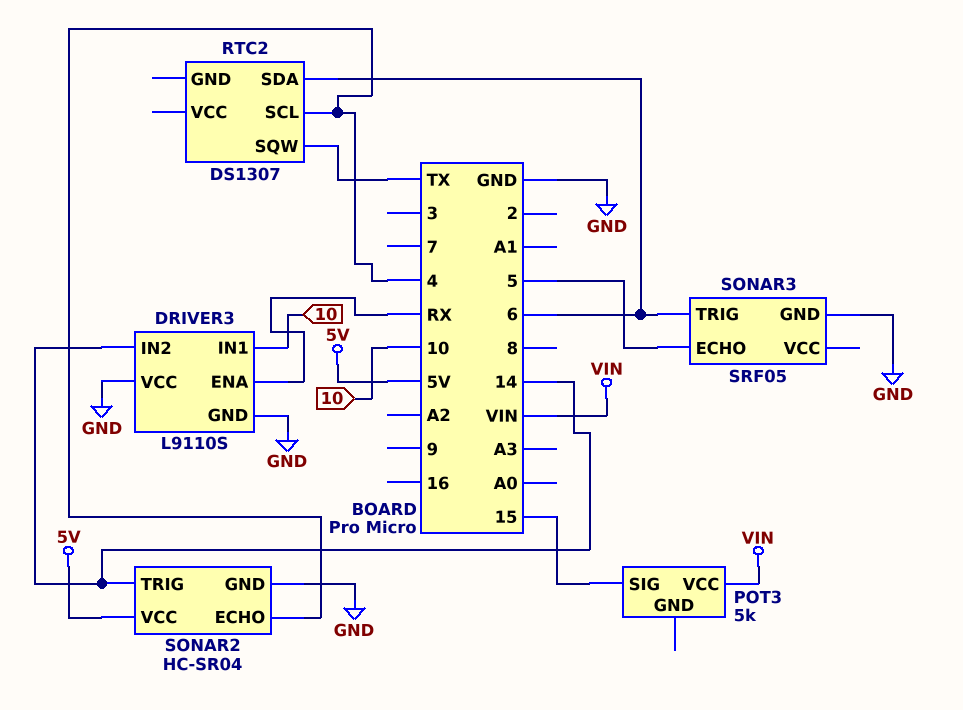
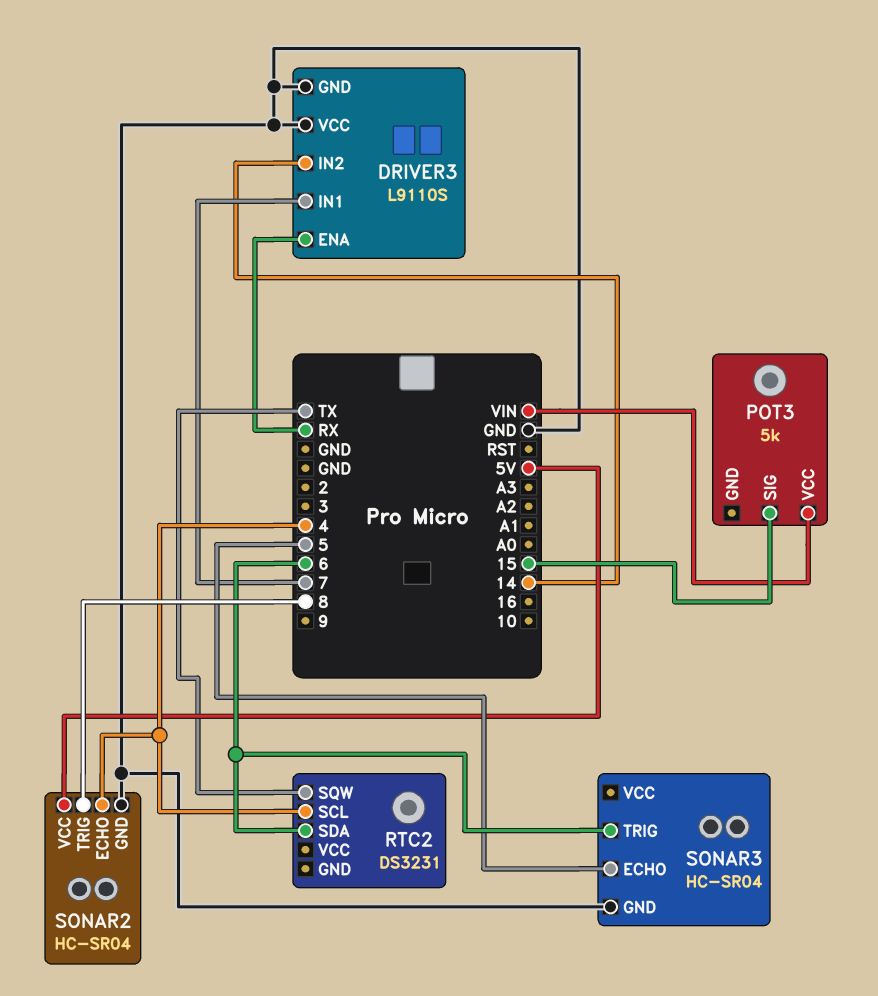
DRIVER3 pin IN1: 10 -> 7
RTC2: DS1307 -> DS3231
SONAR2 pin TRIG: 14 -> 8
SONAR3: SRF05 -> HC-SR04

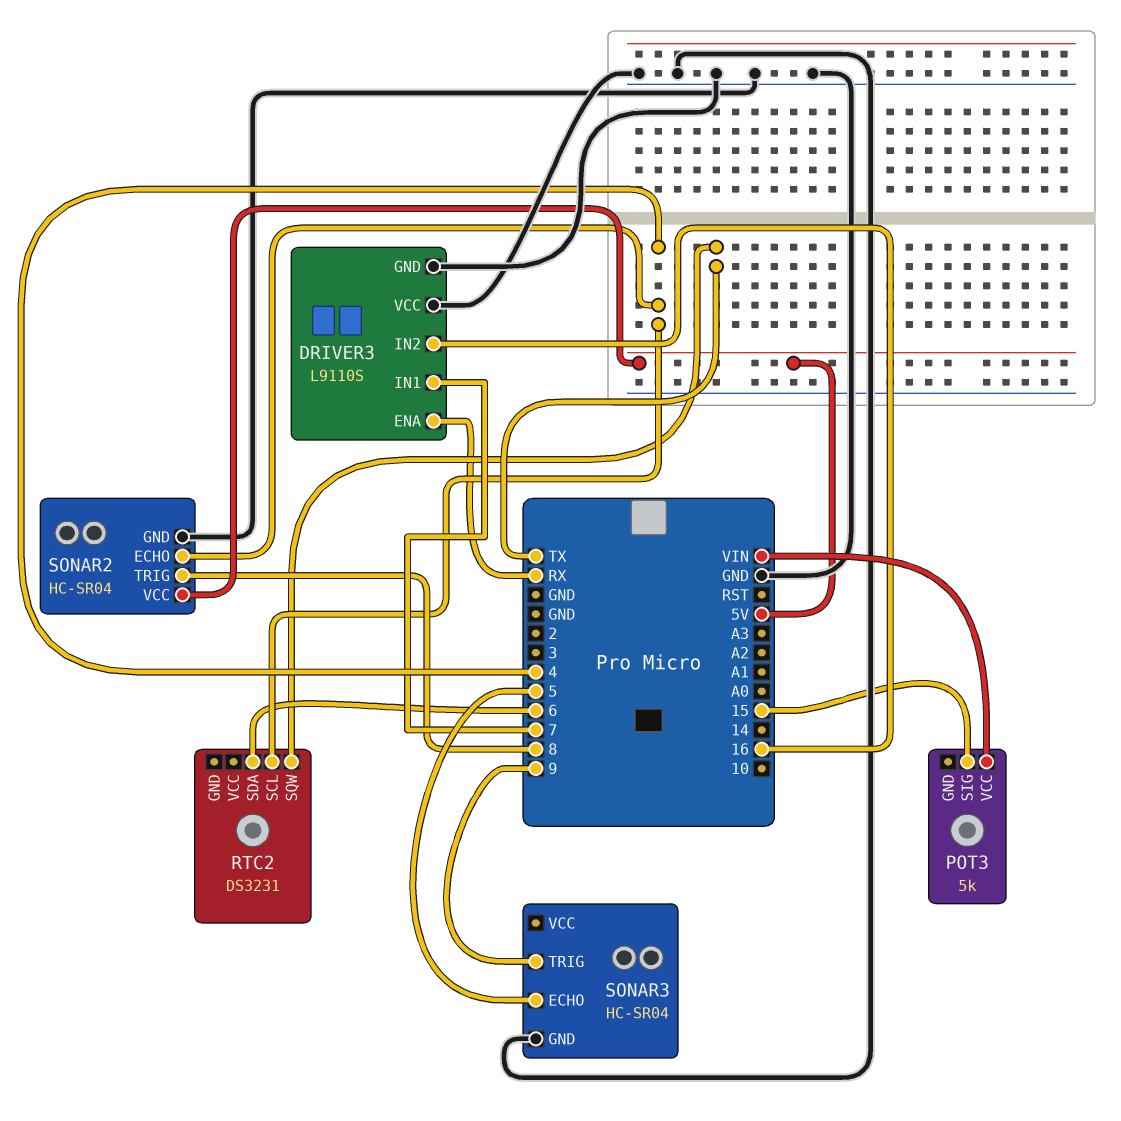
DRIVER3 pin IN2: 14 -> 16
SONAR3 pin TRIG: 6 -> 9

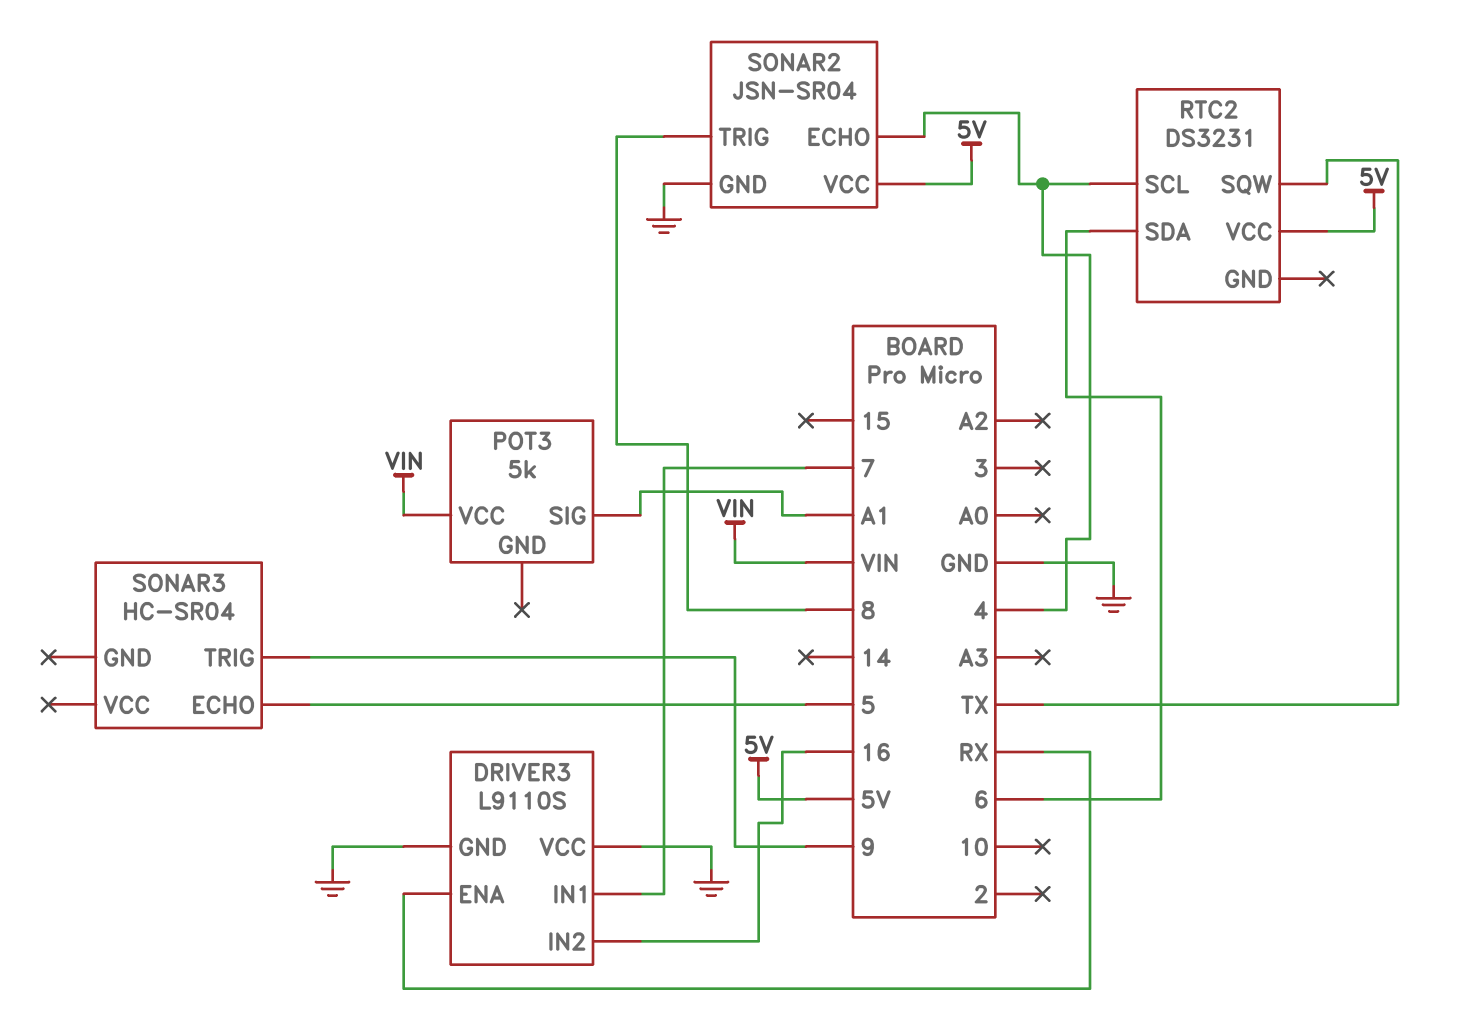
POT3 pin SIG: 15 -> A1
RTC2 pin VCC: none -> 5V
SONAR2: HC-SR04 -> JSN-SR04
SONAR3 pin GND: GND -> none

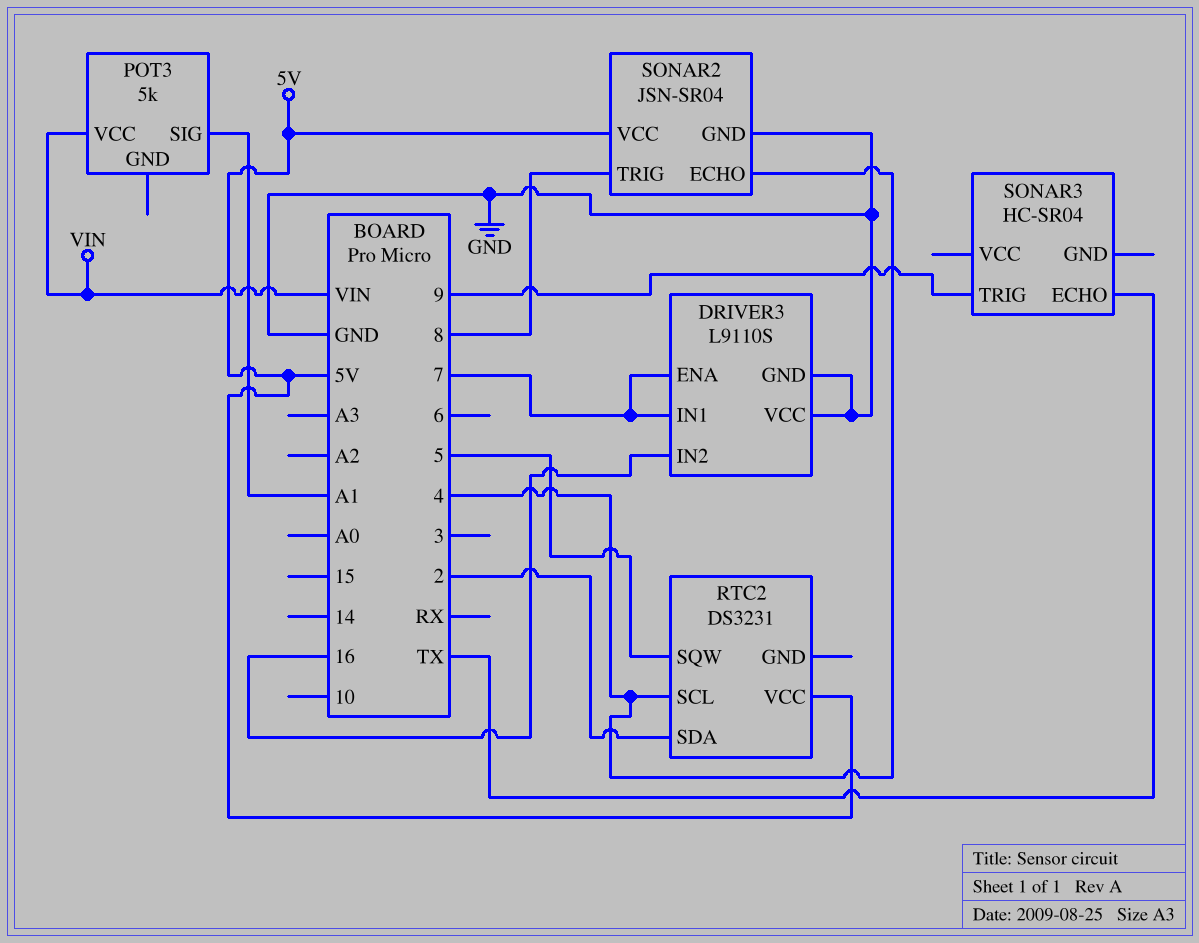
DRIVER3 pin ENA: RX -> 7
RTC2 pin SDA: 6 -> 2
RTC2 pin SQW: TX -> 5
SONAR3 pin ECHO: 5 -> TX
· · · ·
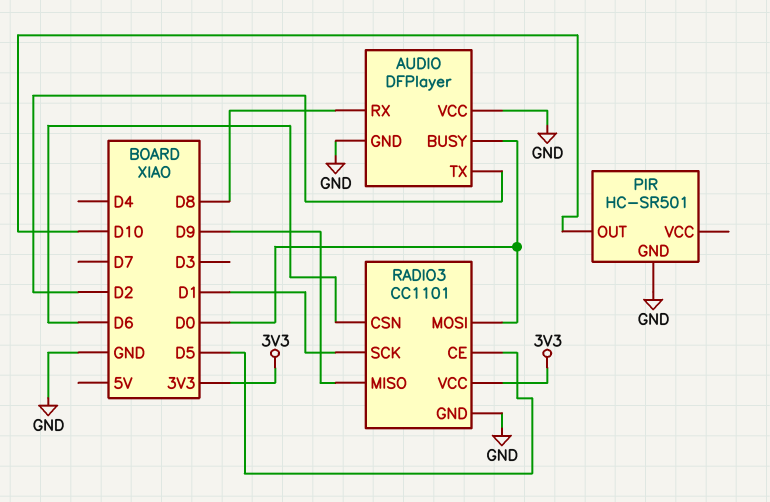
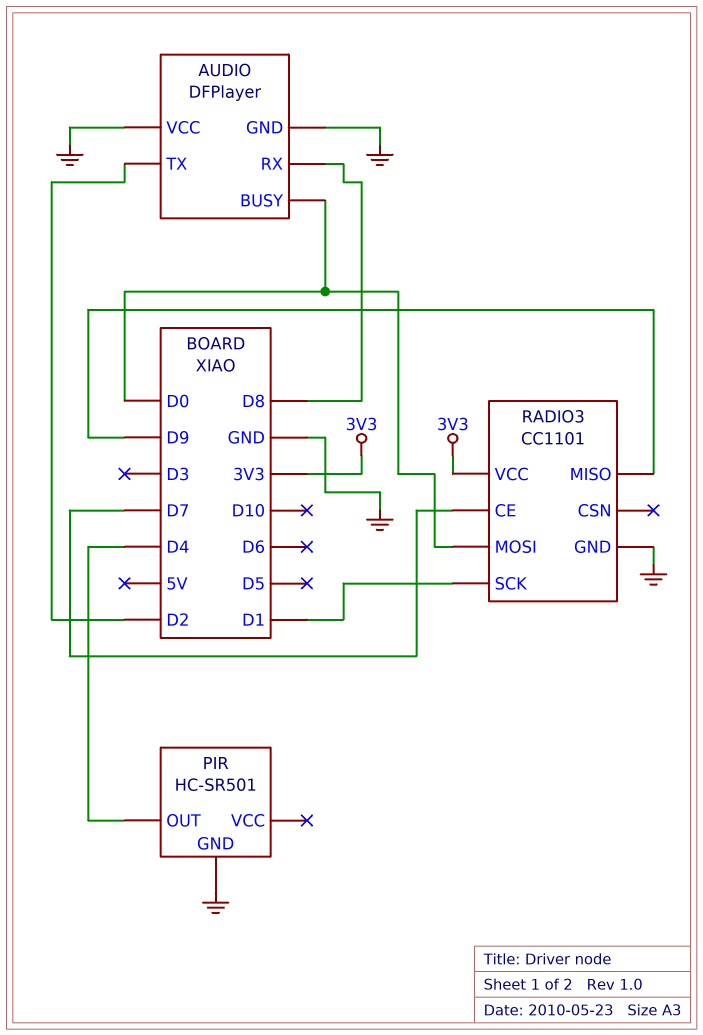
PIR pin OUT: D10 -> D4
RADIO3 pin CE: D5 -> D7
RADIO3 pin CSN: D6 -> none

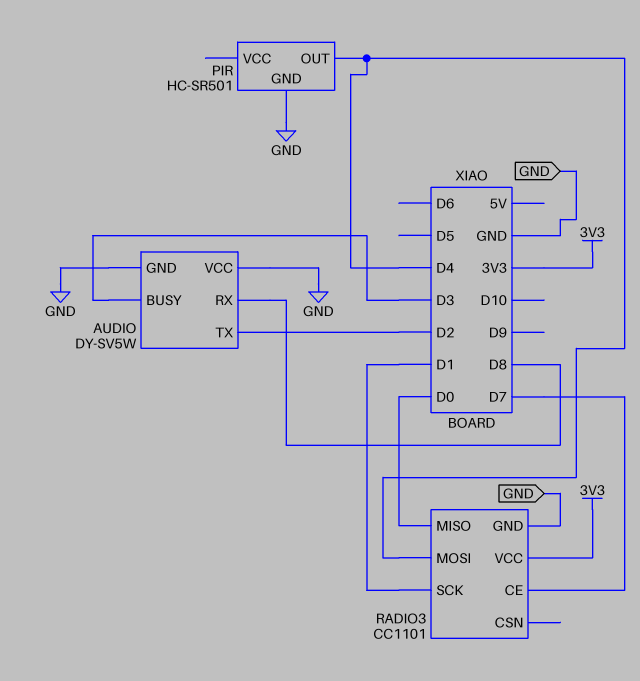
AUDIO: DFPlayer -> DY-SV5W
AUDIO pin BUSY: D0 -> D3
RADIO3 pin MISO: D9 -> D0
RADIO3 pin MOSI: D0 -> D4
· · · ·
» EXERCISE DIRECTIONS: With the pictures left out, write out exactly the lines above from the one containing "DRIVER3 pin IN1: 10 -> 7" through the one containing "SONAR3 pin ECHO: 5 -> TX".

» RESPONSE BOX:
DRIVER3 pin IN1: 10 -> 7
RTC2: DS1307 -> DS3231
SONAR2 pin TRIG: 14 -> 8
SONAR3: SRF05 -> HC-SR04

DRIVER3 pin IN2: 14 -> 16
SONAR3 pin TRIG: 6 -> 9

POT3 pin SIG: 15 -> A1
RTC2 pin VCC: none -> 5V
SONAR2: HC-SR04 -> JSN-SR04
SONAR3 pin GND: GND -> none

DRIVER3 pin ENA: RX -> 7
RTC2 pin SDA: 6 -> 2
RTC2 pin SQW: TX -> 5
SONAR3 pin ECHO: 5 -> TX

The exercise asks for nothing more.